====== Listed records

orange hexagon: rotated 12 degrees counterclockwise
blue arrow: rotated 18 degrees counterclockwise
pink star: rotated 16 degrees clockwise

============
====== Listed records

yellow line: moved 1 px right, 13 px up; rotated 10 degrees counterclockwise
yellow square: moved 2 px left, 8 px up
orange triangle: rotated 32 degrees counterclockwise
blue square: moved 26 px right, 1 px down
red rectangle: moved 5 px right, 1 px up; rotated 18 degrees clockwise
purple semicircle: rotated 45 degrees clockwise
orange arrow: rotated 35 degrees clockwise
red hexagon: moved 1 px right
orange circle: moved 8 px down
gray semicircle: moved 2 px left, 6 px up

============

Your task is to retype the entries verbatim, starting with the line that holds "blue arrow: rotated" and stopping after the line that holds "pink star: rotated 16 degrees clockwise".

blue arrow: rotated 18 degrees counterclockwise
pink star: rotated 16 degrees clockwise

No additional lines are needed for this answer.